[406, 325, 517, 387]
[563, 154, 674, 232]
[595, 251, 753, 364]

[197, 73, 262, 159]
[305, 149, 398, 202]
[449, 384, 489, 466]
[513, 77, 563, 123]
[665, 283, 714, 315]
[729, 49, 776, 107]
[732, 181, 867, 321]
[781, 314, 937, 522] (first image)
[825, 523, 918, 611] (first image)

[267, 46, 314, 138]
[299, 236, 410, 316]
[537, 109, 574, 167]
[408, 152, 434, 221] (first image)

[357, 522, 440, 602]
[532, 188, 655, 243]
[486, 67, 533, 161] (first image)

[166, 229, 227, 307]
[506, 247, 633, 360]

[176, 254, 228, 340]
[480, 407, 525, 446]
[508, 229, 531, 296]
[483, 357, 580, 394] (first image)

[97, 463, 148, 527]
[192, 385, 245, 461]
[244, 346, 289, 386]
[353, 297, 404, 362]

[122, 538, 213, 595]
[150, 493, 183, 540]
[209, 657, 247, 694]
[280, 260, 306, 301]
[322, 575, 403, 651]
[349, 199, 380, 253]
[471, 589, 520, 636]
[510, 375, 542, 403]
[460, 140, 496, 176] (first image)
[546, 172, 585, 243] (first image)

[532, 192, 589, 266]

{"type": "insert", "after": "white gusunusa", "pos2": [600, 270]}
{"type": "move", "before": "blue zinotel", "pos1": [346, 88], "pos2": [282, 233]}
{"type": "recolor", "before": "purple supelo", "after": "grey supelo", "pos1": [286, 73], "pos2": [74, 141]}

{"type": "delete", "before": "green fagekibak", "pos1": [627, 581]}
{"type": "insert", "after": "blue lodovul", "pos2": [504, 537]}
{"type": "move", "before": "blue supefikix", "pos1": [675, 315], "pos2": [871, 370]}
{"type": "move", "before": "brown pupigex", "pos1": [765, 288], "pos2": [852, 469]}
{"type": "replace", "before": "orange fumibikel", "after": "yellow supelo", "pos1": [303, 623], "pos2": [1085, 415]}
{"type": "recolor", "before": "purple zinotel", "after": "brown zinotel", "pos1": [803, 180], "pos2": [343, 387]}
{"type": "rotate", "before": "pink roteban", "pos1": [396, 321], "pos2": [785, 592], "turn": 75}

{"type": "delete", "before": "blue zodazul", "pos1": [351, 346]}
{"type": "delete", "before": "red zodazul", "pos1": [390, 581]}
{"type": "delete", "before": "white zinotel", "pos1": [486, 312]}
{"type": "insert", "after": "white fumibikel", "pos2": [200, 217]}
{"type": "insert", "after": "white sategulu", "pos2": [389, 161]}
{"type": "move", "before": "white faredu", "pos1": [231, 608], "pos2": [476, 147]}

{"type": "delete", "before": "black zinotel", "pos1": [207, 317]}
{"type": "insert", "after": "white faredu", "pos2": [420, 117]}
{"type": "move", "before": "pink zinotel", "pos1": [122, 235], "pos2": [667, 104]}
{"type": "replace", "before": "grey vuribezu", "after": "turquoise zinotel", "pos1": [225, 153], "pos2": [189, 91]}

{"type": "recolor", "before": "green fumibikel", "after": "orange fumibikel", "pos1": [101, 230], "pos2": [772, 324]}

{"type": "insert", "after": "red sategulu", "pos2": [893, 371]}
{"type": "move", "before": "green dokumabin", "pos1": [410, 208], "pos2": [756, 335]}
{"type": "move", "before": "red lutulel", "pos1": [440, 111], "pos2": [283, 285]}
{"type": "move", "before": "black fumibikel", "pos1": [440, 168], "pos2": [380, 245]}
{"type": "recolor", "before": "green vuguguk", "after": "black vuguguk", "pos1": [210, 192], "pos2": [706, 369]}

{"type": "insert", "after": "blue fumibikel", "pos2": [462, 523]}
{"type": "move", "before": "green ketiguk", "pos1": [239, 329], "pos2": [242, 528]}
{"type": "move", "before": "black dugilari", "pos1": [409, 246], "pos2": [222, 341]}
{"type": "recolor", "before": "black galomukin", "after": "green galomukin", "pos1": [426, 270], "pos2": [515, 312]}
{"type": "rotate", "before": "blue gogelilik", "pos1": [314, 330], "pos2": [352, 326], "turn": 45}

▶ What to produce
Repeat the material above verbatim.

▶ Solution to this task
[406, 325, 517, 387]
[563, 154, 674, 232]
[595, 251, 753, 364]

[197, 73, 262, 159]
[305, 149, 398, 202]
[449, 384, 489, 466]
[513, 77, 563, 123]
[665, 283, 714, 315]
[729, 49, 776, 107]
[732, 181, 867, 321]
[781, 314, 937, 522] (first image)
[825, 523, 918, 611] (first image)

[267, 46, 314, 138]
[299, 236, 410, 316]
[537, 109, 574, 167]
[408, 152, 434, 221] (first image)

[357, 522, 440, 602]
[532, 188, 655, 243]
[486, 67, 533, 161] (first image)

[166, 229, 227, 307]
[506, 247, 633, 360]

[176, 254, 228, 340]
[480, 407, 525, 446]
[508, 229, 531, 296]
[483, 357, 580, 394] (first image)

[97, 463, 148, 527]
[192, 385, 245, 461]
[244, 346, 289, 386]
[353, 297, 404, 362]

[122, 538, 213, 595]
[150, 493, 183, 540]
[209, 657, 247, 694]
[280, 260, 306, 301]
[322, 575, 403, 651]
[349, 199, 380, 253]
[471, 589, 520, 636]
[510, 375, 542, 403]
[460, 140, 496, 176] (first image)
[546, 172, 585, 243] (first image)

[532, 192, 589, 266]

{"type": "insert", "after": "white gusunusa", "pos2": [600, 270]}
{"type": "move", "before": "blue zinotel", "pos1": [346, 88], "pos2": [282, 233]}
{"type": "recolor", "before": "purple supelo", "after": "grey supelo", "pos1": [286, 73], "pos2": [74, 141]}

{"type": "delete", "before": "green fagekibak", "pos1": [627, 581]}
{"type": "insert", "after": "blue lodovul", "pos2": [504, 537]}
{"type": "move", "before": "blue supefikix", "pos1": [675, 315], "pos2": [871, 370]}
{"type": "move", "before": "brown pupigex", "pos1": [765, 288], "pos2": [852, 469]}
{"type": "replace", "before": "orange fumibikel", "after": "yellow supelo", "pos1": [303, 623], "pos2": [1085, 415]}
{"type": "recolor", "before": "purple zinotel", "after": "brown zinotel", "pos1": [803, 180], "pos2": [343, 387]}
{"type": "rotate", "before": "pink roteban", "pos1": [396, 321], "pos2": [785, 592], "turn": 75}

{"type": "delete", "before": "blue zodazul", "pos1": [351, 346]}
{"type": "delete", "before": "red zodazul", "pos1": [390, 581]}
{"type": "delete", "before": "white zinotel", "pos1": [486, 312]}
{"type": "insert", "after": "white fumibikel", "pos2": [200, 217]}
{"type": "insert", "after": "white sategulu", "pos2": [389, 161]}
{"type": "move", "before": "white faredu", "pos1": [231, 608], "pos2": [476, 147]}

{"type": "delete", "before": "black zinotel", "pos1": [207, 317]}
{"type": "insert", "after": "white faredu", "pos2": [420, 117]}
{"type": "move", "before": "pink zinotel", "pos1": [122, 235], "pos2": [667, 104]}
{"type": "replace", "before": "grey vuribezu", "after": "turquoise zinotel", "pos1": [225, 153], "pos2": [189, 91]}

{"type": "recolor", "before": "green fumibikel", "after": "orange fumibikel", "pos1": [101, 230], "pos2": [772, 324]}

{"type": "insert", "after": "red sategulu", "pos2": [893, 371]}
{"type": "move", "before": "green dokumabin", "pos1": [410, 208], "pos2": [756, 335]}
{"type": "move", "before": "red lutulel", "pos1": [440, 111], "pos2": [283, 285]}
{"type": "move", "before": "black fumibikel", "pos1": [440, 168], "pos2": [380, 245]}
{"type": "recolor", "before": "green vuguguk", "after": "black vuguguk", "pos1": [210, 192], "pos2": [706, 369]}

{"type": "insert", "after": "blue fumibikel", "pos2": [462, 523]}
{"type": "move", "before": "green ketiguk", "pos1": [239, 329], "pos2": [242, 528]}
{"type": "move", "before": "black dugilari", "pos1": [409, 246], "pos2": [222, 341]}
{"type": "recolor", "before": "black galomukin", "after": "green galomukin", "pos1": [426, 270], "pos2": [515, 312]}
{"type": "rotate", "before": "blue gogelilik", "pos1": [314, 330], "pos2": [352, 326], "turn": 45}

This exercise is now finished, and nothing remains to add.